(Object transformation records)

/---

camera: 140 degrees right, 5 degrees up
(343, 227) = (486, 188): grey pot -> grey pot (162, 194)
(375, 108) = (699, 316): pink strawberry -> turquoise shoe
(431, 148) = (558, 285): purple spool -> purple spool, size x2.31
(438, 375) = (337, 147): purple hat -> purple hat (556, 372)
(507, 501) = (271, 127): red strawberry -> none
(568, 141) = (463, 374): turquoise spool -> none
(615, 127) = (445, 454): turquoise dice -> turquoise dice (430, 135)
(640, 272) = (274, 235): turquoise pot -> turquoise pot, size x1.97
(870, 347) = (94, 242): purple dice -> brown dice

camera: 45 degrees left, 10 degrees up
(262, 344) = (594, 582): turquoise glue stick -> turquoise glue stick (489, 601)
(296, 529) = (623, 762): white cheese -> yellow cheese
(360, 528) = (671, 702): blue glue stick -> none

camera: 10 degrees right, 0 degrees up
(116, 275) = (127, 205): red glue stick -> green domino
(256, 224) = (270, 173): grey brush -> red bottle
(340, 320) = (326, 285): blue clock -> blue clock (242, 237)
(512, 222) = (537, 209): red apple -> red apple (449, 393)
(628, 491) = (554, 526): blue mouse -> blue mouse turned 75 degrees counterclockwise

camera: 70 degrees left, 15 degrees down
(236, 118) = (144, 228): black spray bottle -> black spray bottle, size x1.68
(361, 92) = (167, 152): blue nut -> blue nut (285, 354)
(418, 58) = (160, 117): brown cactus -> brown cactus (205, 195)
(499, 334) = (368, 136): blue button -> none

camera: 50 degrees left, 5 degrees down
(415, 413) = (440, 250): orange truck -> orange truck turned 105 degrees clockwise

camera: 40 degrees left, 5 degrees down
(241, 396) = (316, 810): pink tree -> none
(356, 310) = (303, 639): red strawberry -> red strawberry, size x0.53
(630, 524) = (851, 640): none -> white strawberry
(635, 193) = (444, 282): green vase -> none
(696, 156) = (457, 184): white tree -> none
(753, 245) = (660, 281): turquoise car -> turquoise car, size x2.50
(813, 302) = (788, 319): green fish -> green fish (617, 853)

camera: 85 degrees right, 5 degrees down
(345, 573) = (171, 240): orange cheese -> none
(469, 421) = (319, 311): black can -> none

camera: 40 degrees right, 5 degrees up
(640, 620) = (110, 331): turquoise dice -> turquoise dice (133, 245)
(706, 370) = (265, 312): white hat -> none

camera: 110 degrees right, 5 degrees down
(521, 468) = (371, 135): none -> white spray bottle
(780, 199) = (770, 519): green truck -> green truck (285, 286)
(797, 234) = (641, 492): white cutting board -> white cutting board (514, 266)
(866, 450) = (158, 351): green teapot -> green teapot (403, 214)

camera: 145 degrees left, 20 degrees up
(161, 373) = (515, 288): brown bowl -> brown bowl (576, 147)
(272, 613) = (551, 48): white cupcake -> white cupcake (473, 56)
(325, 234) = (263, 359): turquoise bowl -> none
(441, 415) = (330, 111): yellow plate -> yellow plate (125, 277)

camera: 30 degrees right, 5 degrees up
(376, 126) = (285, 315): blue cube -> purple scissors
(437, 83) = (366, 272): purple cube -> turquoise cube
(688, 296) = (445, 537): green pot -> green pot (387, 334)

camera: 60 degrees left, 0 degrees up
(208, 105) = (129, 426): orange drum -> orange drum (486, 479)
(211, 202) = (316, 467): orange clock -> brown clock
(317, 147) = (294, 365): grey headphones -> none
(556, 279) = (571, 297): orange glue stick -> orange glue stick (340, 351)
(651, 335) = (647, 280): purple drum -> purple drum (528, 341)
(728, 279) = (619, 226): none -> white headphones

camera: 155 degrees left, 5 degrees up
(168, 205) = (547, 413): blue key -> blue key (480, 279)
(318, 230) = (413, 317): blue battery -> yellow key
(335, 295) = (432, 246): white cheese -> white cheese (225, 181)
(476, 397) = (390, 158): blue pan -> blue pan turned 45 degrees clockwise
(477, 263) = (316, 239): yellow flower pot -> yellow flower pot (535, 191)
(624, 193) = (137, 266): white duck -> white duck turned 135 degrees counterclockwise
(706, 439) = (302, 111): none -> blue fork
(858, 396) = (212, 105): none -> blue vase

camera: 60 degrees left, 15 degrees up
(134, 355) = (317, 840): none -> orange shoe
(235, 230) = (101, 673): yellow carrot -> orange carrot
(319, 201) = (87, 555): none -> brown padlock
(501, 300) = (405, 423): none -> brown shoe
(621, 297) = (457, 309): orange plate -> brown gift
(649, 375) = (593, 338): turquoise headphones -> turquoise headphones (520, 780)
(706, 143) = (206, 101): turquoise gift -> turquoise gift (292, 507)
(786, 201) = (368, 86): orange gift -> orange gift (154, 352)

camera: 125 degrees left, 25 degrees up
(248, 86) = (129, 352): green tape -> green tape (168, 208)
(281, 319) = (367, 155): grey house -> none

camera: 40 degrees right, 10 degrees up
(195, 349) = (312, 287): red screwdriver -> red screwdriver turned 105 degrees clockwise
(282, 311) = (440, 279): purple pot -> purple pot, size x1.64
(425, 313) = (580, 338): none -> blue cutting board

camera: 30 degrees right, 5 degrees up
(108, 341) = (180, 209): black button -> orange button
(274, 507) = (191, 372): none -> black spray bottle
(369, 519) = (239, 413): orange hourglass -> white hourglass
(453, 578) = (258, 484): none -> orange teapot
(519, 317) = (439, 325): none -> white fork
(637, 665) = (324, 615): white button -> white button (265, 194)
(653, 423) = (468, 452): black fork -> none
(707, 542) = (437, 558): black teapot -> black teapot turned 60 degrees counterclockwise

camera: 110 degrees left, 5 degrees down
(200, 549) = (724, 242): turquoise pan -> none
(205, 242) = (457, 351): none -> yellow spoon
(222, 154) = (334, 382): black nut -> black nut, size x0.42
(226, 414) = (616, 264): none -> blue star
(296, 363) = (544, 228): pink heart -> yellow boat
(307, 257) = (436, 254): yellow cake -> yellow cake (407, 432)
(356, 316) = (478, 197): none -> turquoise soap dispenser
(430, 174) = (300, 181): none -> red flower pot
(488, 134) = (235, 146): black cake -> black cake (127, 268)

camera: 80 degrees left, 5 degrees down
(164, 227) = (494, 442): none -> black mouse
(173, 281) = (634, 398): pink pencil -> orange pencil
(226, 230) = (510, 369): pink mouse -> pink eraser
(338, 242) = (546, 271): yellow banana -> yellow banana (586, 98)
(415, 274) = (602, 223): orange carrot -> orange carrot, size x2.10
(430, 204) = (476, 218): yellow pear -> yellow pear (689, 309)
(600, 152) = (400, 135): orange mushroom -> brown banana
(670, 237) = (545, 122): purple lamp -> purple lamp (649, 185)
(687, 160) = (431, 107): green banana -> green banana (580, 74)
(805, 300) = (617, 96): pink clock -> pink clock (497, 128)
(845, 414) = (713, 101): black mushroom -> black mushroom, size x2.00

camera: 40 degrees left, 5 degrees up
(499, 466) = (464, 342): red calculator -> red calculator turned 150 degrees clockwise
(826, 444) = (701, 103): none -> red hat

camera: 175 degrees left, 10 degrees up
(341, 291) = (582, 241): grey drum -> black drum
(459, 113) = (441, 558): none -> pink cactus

\---

YOUR INSTRUCTIONS → Every record above is to be restated exactly as it reads.

FINAL ANSWER →
camera: 140 degrees right, 5 degrees up
(343, 227) = (486, 188): grey pot -> grey pot (162, 194)
(375, 108) = (699, 316): pink strawberry -> turquoise shoe
(431, 148) = (558, 285): purple spool -> purple spool, size x2.31
(438, 375) = (337, 147): purple hat -> purple hat (556, 372)
(507, 501) = (271, 127): red strawberry -> none
(568, 141) = (463, 374): turquoise spool -> none
(615, 127) = (445, 454): turquoise dice -> turquoise dice (430, 135)
(640, 272) = (274, 235): turquoise pot -> turquoise pot, size x1.97
(870, 347) = (94, 242): purple dice -> brown dice

camera: 45 degrees left, 10 degrees up
(262, 344) = (594, 582): turquoise glue stick -> turquoise glue stick (489, 601)
(296, 529) = (623, 762): white cheese -> yellow cheese
(360, 528) = (671, 702): blue glue stick -> none

camera: 10 degrees right, 0 degrees up
(116, 275) = (127, 205): red glue stick -> green domino
(256, 224) = (270, 173): grey brush -> red bottle
(340, 320) = (326, 285): blue clock -> blue clock (242, 237)
(512, 222) = (537, 209): red apple -> red apple (449, 393)
(628, 491) = (554, 526): blue mouse -> blue mouse turned 75 degrees counterclockwise

camera: 70 degrees left, 15 degrees down
(236, 118) = (144, 228): black spray bottle -> black spray bottle, size x1.68
(361, 92) = (167, 152): blue nut -> blue nut (285, 354)
(418, 58) = (160, 117): brown cactus -> brown cactus (205, 195)
(499, 334) = (368, 136): blue button -> none

camera: 50 degrees left, 5 degrees down
(415, 413) = (440, 250): orange truck -> orange truck turned 105 degrees clockwise

camera: 40 degrees left, 5 degrees down
(241, 396) = (316, 810): pink tree -> none
(356, 310) = (303, 639): red strawberry -> red strawberry, size x0.53
(630, 524) = (851, 640): none -> white strawberry
(635, 193) = (444, 282): green vase -> none
(696, 156) = (457, 184): white tree -> none
(753, 245) = (660, 281): turquoise car -> turquoise car, size x2.50
(813, 302) = (788, 319): green fish -> green fish (617, 853)

camera: 85 degrees right, 5 degrees down
(345, 573) = (171, 240): orange cheese -> none
(469, 421) = (319, 311): black can -> none

camera: 40 degrees right, 5 degrees up
(640, 620) = (110, 331): turquoise dice -> turquoise dice (133, 245)
(706, 370) = (265, 312): white hat -> none

camera: 110 degrees right, 5 degrees down
(521, 468) = (371, 135): none -> white spray bottle
(780, 199) = (770, 519): green truck -> green truck (285, 286)
(797, 234) = (641, 492): white cutting board -> white cutting board (514, 266)
(866, 450) = (158, 351): green teapot -> green teapot (403, 214)

camera: 145 degrees left, 20 degrees up
(161, 373) = (515, 288): brown bowl -> brown bowl (576, 147)
(272, 613) = (551, 48): white cupcake -> white cupcake (473, 56)
(325, 234) = (263, 359): turquoise bowl -> none
(441, 415) = (330, 111): yellow plate -> yellow plate (125, 277)

camera: 30 degrees right, 5 degrees up
(376, 126) = (285, 315): blue cube -> purple scissors
(437, 83) = (366, 272): purple cube -> turquoise cube
(688, 296) = (445, 537): green pot -> green pot (387, 334)

camera: 60 degrees left, 0 degrees up
(208, 105) = (129, 426): orange drum -> orange drum (486, 479)
(211, 202) = (316, 467): orange clock -> brown clock
(317, 147) = (294, 365): grey headphones -> none
(556, 279) = (571, 297): orange glue stick -> orange glue stick (340, 351)
(651, 335) = (647, 280): purple drum -> purple drum (528, 341)
(728, 279) = (619, 226): none -> white headphones

camera: 155 degrees left, 5 degrees up
(168, 205) = (547, 413): blue key -> blue key (480, 279)
(318, 230) = (413, 317): blue battery -> yellow key
(335, 295) = (432, 246): white cheese -> white cheese (225, 181)
(476, 397) = (390, 158): blue pan -> blue pan turned 45 degrees clockwise
(477, 263) = (316, 239): yellow flower pot -> yellow flower pot (535, 191)
(624, 193) = (137, 266): white duck -> white duck turned 135 degrees counterclockwise
(706, 439) = (302, 111): none -> blue fork
(858, 396) = (212, 105): none -> blue vase

camera: 60 degrees left, 15 degrees up
(134, 355) = (317, 840): none -> orange shoe
(235, 230) = (101, 673): yellow carrot -> orange carrot
(319, 201) = (87, 555): none -> brown padlock
(501, 300) = (405, 423): none -> brown shoe
(621, 297) = (457, 309): orange plate -> brown gift
(649, 375) = (593, 338): turquoise headphones -> turquoise headphones (520, 780)
(706, 143) = (206, 101): turquoise gift -> turquoise gift (292, 507)
(786, 201) = (368, 86): orange gift -> orange gift (154, 352)

camera: 125 degrees left, 25 degrees up
(248, 86) = (129, 352): green tape -> green tape (168, 208)
(281, 319) = (367, 155): grey house -> none

camera: 40 degrees right, 10 degrees up
(195, 349) = (312, 287): red screwdriver -> red screwdriver turned 105 degrees clockwise
(282, 311) = (440, 279): purple pot -> purple pot, size x1.64
(425, 313) = (580, 338): none -> blue cutting board

camera: 30 degrees right, 5 degrees up
(108, 341) = (180, 209): black button -> orange button
(274, 507) = (191, 372): none -> black spray bottle
(369, 519) = (239, 413): orange hourglass -> white hourglass
(453, 578) = (258, 484): none -> orange teapot
(519, 317) = (439, 325): none -> white fork
(637, 665) = (324, 615): white button -> white button (265, 194)
(653, 423) = (468, 452): black fork -> none
(707, 542) = (437, 558): black teapot -> black teapot turned 60 degrees counterclockwise

camera: 110 degrees left, 5 degrees down
(200, 549) = (724, 242): turquoise pan -> none
(205, 242) = (457, 351): none -> yellow spoon
(222, 154) = (334, 382): black nut -> black nut, size x0.42
(226, 414) = (616, 264): none -> blue star
(296, 363) = (544, 228): pink heart -> yellow boat
(307, 257) = (436, 254): yellow cake -> yellow cake (407, 432)
(356, 316) = (478, 197): none -> turquoise soap dispenser
(430, 174) = (300, 181): none -> red flower pot
(488, 134) = (235, 146): black cake -> black cake (127, 268)

camera: 80 degrees left, 5 degrees down
(164, 227) = (494, 442): none -> black mouse
(173, 281) = (634, 398): pink pencil -> orange pencil
(226, 230) = (510, 369): pink mouse -> pink eraser
(338, 242) = (546, 271): yellow banana -> yellow banana (586, 98)
(415, 274) = (602, 223): orange carrot -> orange carrot, size x2.10
(430, 204) = (476, 218): yellow pear -> yellow pear (689, 309)
(600, 152) = (400, 135): orange mushroom -> brown banana
(670, 237) = (545, 122): purple lamp -> purple lamp (649, 185)
(687, 160) = (431, 107): green banana -> green banana (580, 74)
(805, 300) = (617, 96): pink clock -> pink clock (497, 128)
(845, 414) = (713, 101): black mushroom -> black mushroom, size x2.00

camera: 40 degrees left, 5 degrees up
(499, 466) = (464, 342): red calculator -> red calculator turned 150 degrees clockwise
(826, 444) = (701, 103): none -> red hat

camera: 175 degrees left, 10 degrees up
(341, 291) = (582, 241): grey drum -> black drum
(459, 113) = (441, 558): none -> pink cactus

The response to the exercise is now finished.